▸ ASSIGNMENT: Below are some records; output exactly the lines from the line with "in_second: [141, 62, 280, 175]" to the line with "in_first: [459, 232, 510, 274]", both ends kept, and nothing more.

▸ PROVIDED INFORMATION:
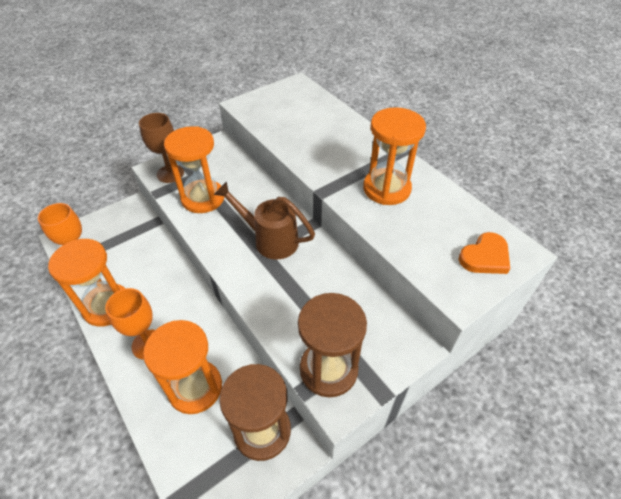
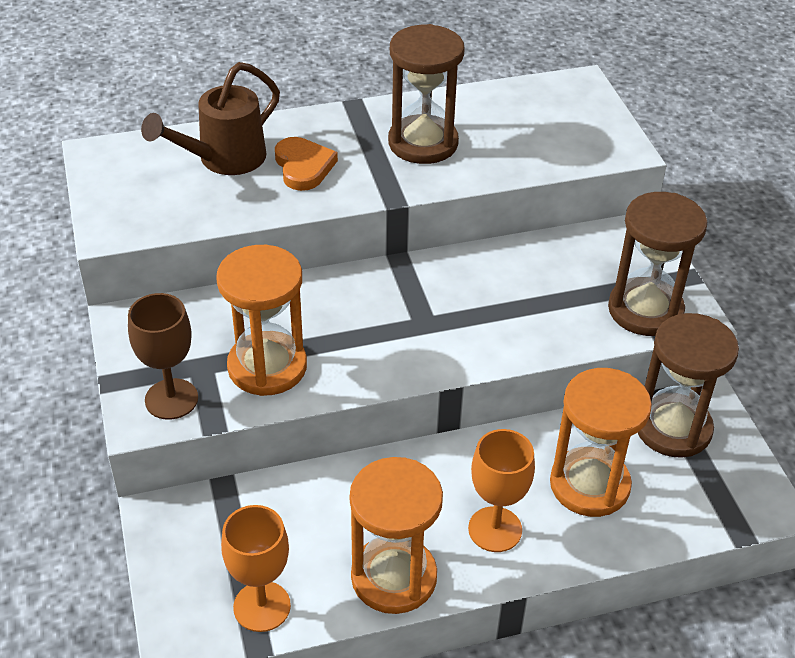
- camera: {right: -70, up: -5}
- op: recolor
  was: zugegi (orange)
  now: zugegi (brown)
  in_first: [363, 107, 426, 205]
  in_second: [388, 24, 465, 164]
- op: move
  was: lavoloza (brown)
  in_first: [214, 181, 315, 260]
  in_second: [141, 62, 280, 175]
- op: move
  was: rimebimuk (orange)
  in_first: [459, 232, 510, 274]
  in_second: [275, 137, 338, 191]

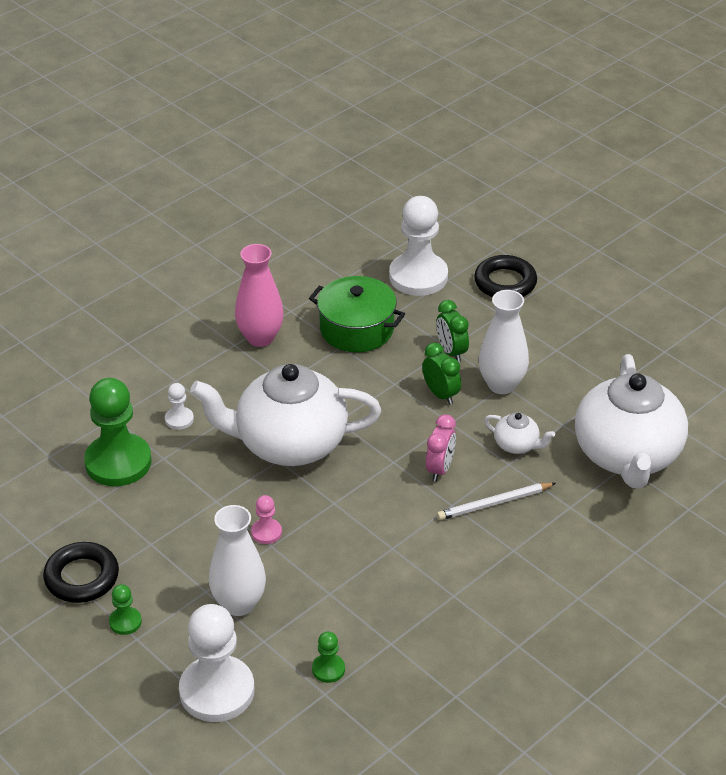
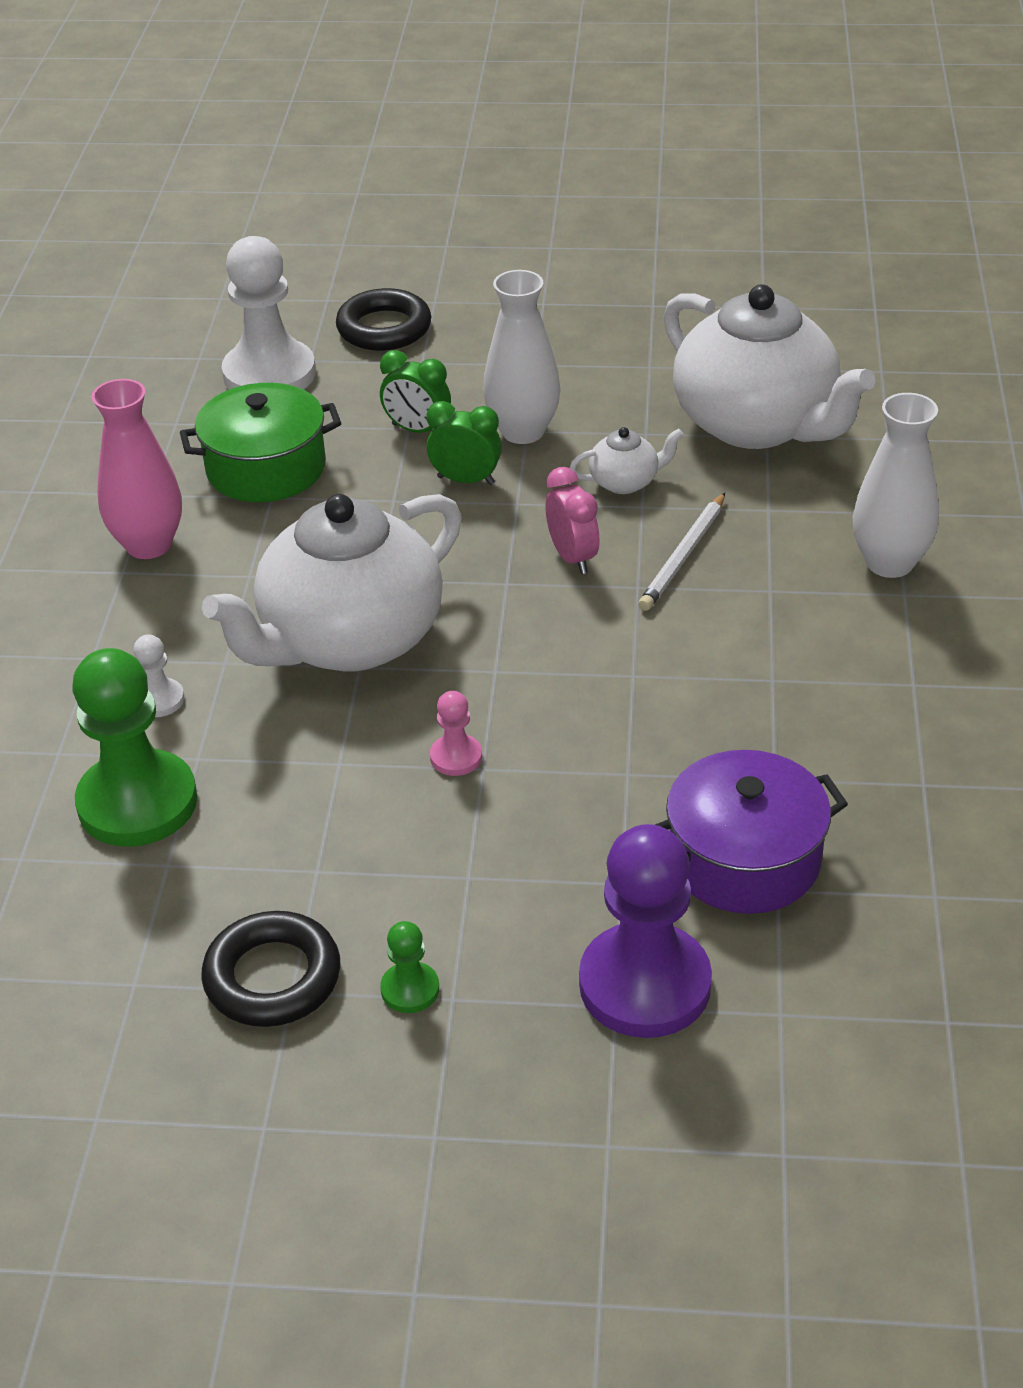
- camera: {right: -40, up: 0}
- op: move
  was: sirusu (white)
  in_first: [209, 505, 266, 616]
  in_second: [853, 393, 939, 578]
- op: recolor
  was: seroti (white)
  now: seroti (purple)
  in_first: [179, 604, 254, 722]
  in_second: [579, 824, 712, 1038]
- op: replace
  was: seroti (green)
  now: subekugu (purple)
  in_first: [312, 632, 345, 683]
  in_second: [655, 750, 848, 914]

▸ RESULT FOR THIS EXERCISE:
  in_second: [141, 62, 280, 175]
- op: move
  was: rimebimuk (orange)
  in_first: [459, 232, 510, 274]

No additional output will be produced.